##### INFORMATION

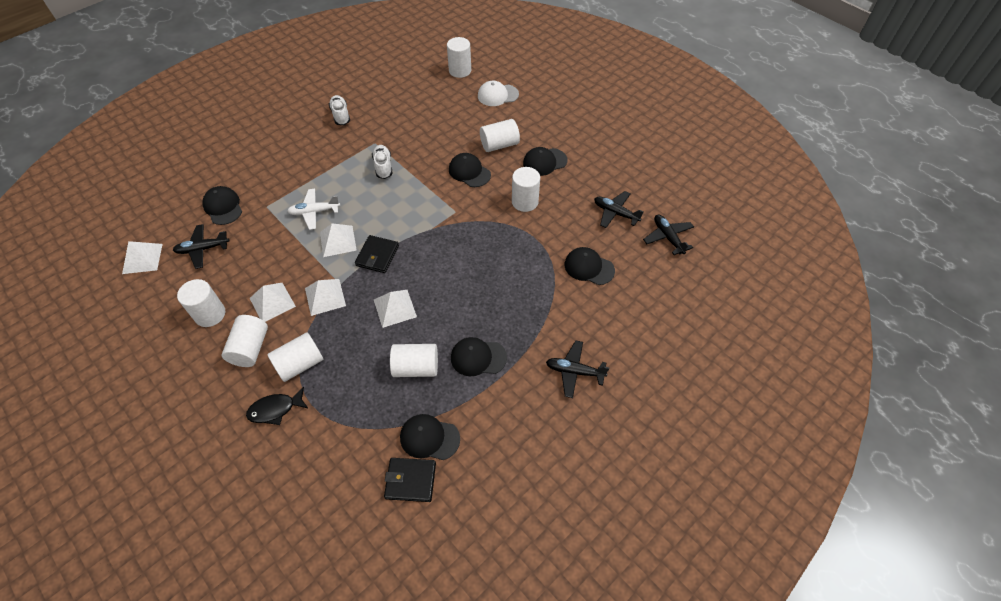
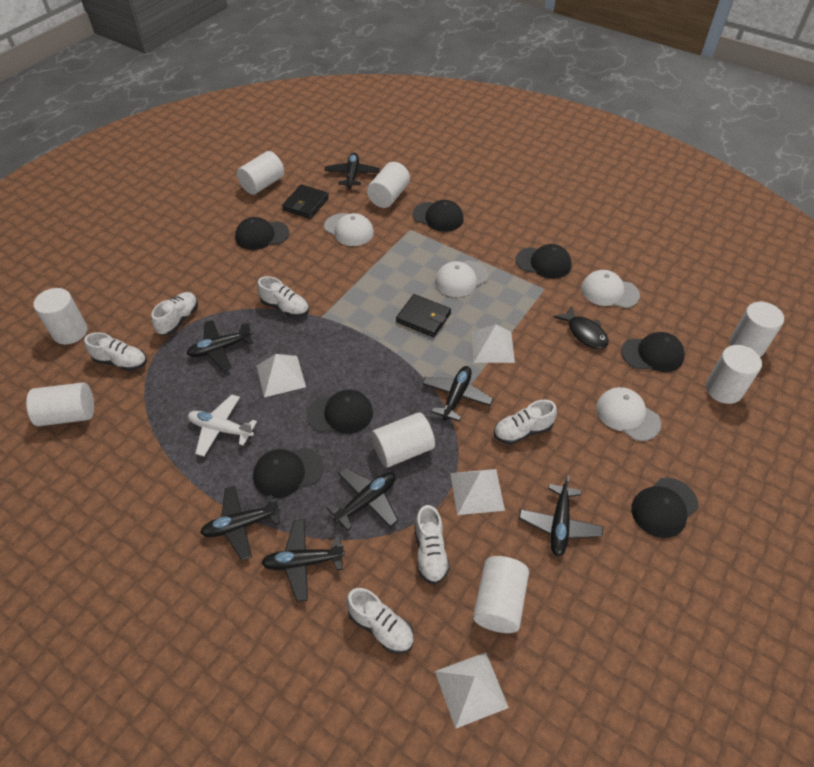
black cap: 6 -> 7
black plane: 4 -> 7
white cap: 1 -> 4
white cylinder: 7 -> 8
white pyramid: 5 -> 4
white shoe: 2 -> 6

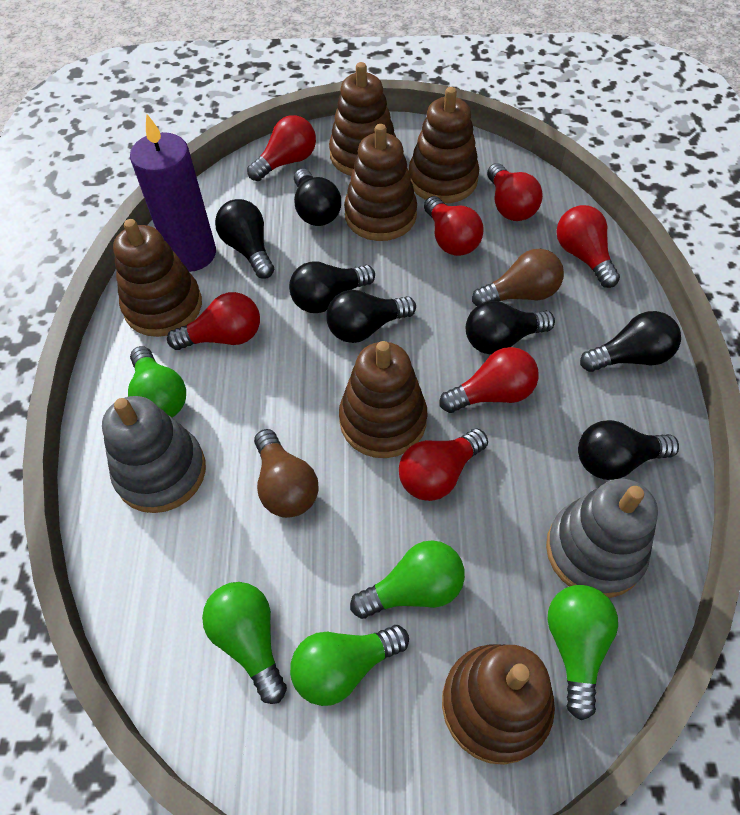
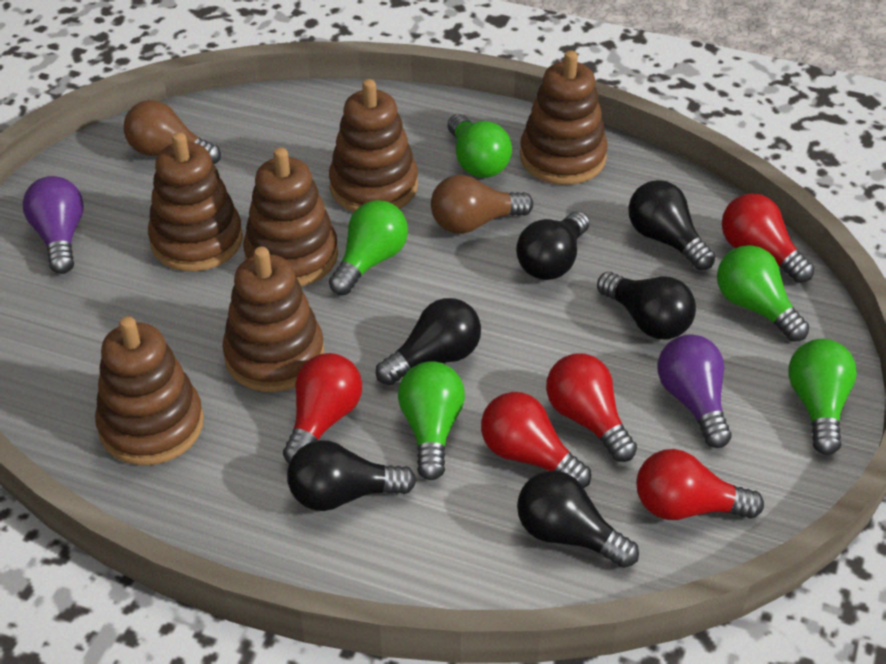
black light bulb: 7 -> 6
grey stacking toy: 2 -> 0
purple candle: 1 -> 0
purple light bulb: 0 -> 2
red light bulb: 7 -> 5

##########

- EXERCISE PROMPT -
The answer is the line holding "grey stacking toy: 2 -> 0" and all the lines after it through the end of the records, repeated exactly.

- WRITTEN RESPONSE -
grey stacking toy: 2 -> 0
purple candle: 1 -> 0
purple light bulb: 0 -> 2
red light bulb: 7 -> 5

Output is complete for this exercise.